* WORK TO BE COMPLETED *
Your answer must be an exact copy of the entries, containing no images.

(Structured diff data)
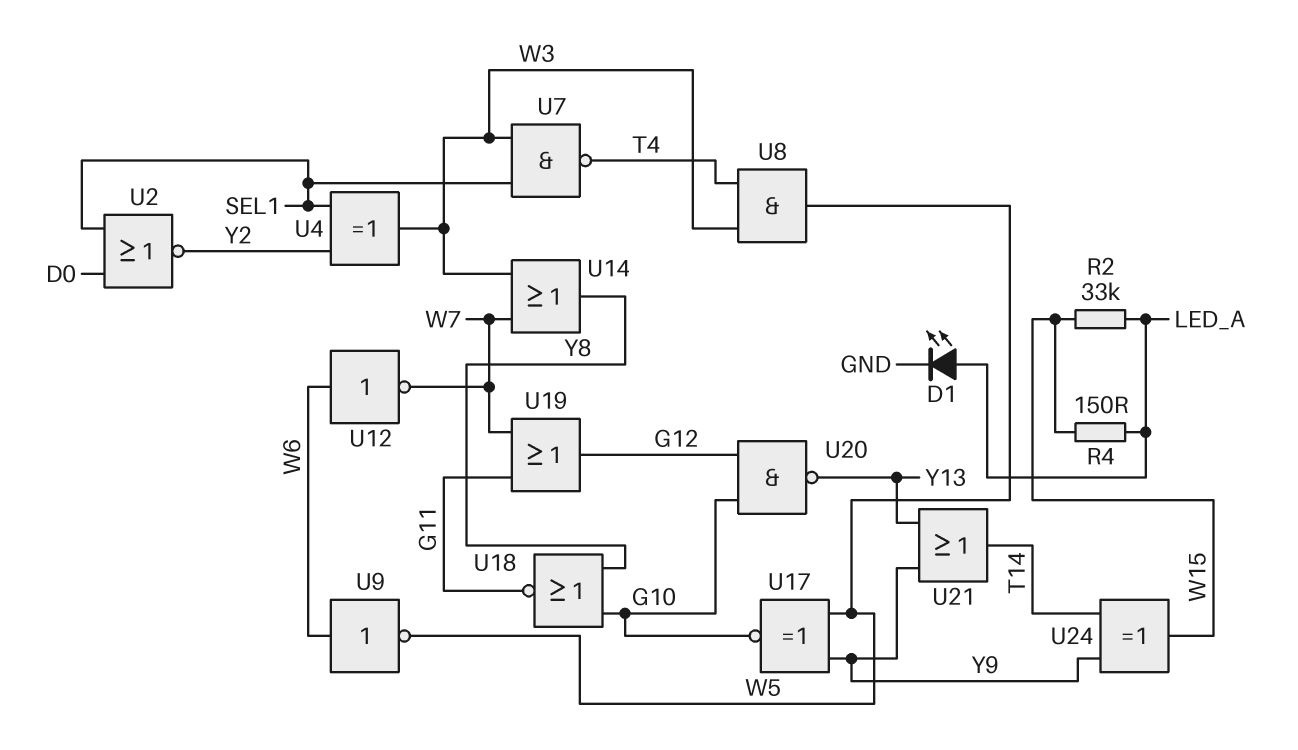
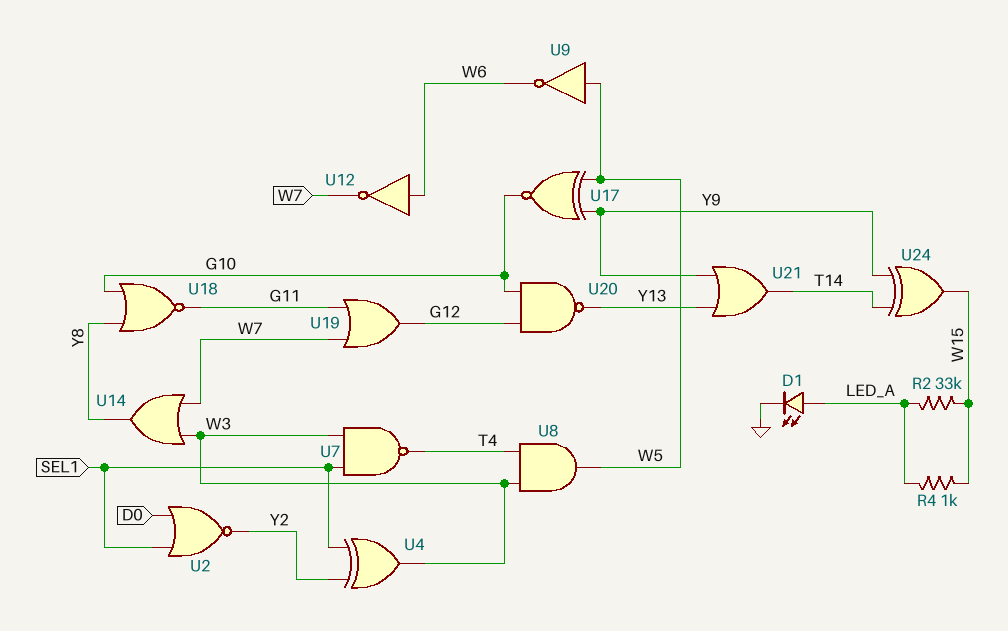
R4: 150 (LED_A, W15) -> 1k (LED_A, W15)
U9: NOT (in W6, out W5) -> NOT (in W5, out W6)

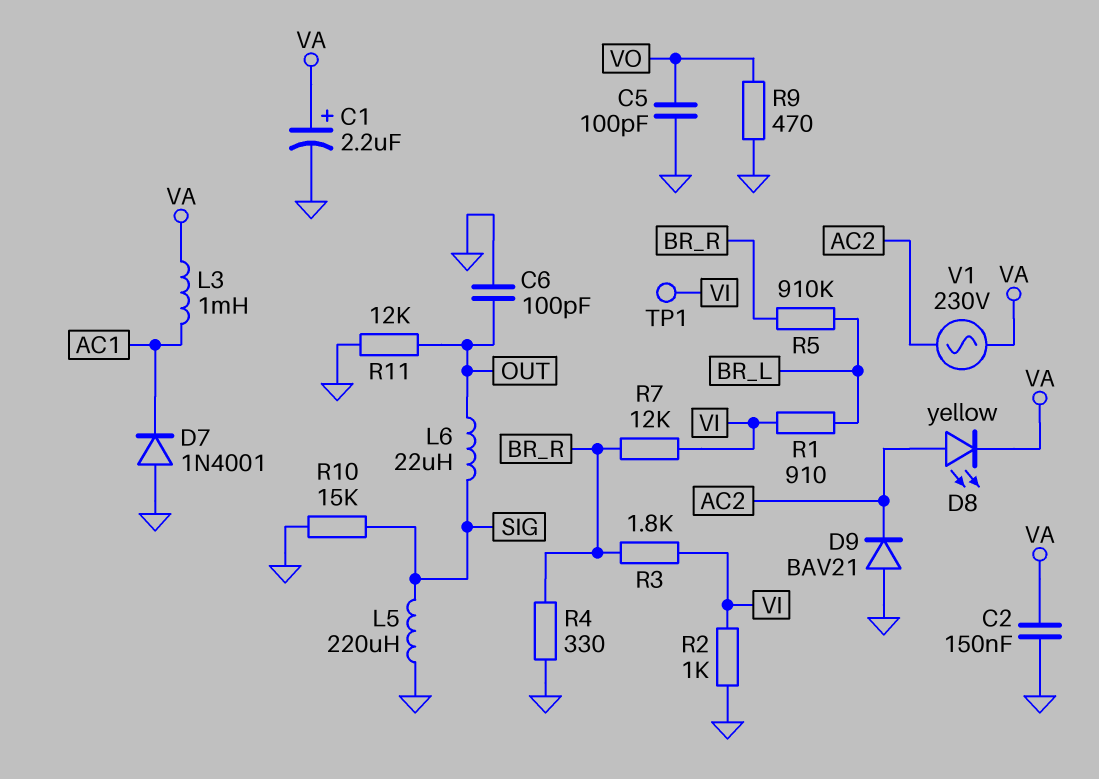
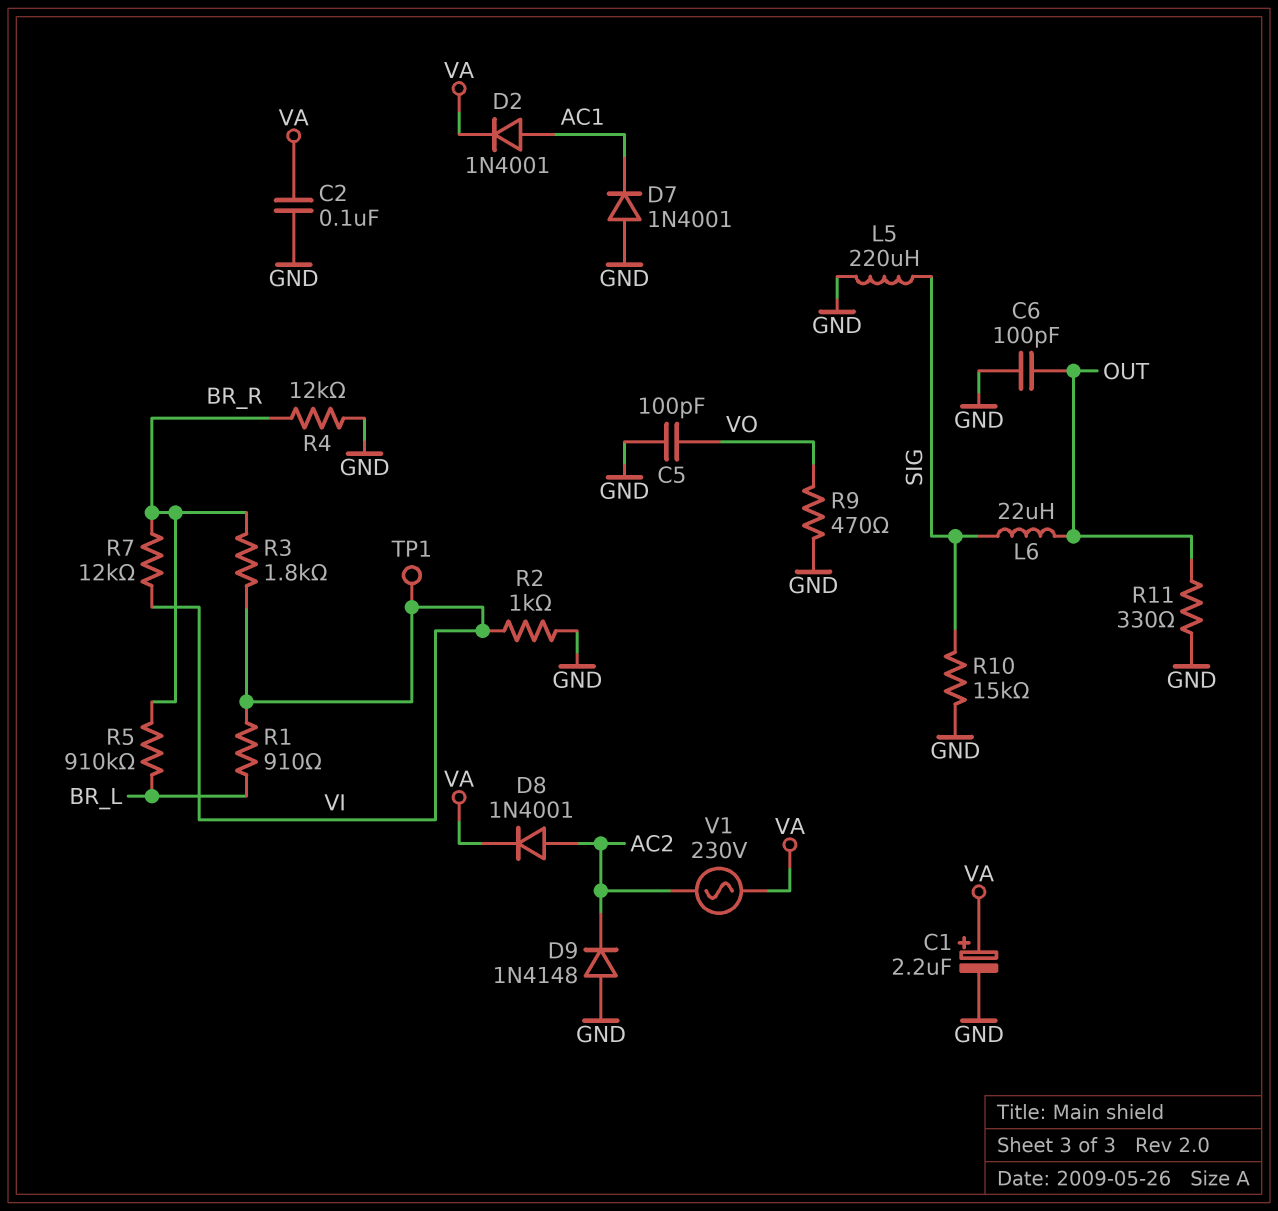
C2: 150nF (GND, VA) -> 100nF (GND, VA)
D2: none -> diode 1N4001 (A AC1, K VA)
D8: LED yellow (A AC2, K VA) -> diode 1N4001 (A AC2, K VA)
D9: diode BAV21 (A GND, K AC2) -> diode 1N4148 (A GND, K AC2)
L3: 1mH (AC1, VA) -> none
R4: 330 (BR_R, GND) -> 12k (BR_R, GND)
R11: 12k (GND, OUT) -> 330 (GND, OUT)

* RESPONSE FOR THIS EXERCISE *
R4: 150 (LED_A, W15) -> 1k (LED_A, W15)
U9: NOT (in W6, out W5) -> NOT (in W5, out W6)

C2: 150nF (GND, VA) -> 100nF (GND, VA)
D2: none -> diode 1N4001 (A AC1, K VA)
D8: LED yellow (A AC2, K VA) -> diode 1N4001 (A AC2, K VA)
D9: diode BAV21 (A GND, K AC2) -> diode 1N4148 (A GND, K AC2)
L3: 1mH (AC1, VA) -> none
R4: 330 (BR_R, GND) -> 12k (BR_R, GND)
R11: 12k (GND, OUT) -> 330 (GND, OUT)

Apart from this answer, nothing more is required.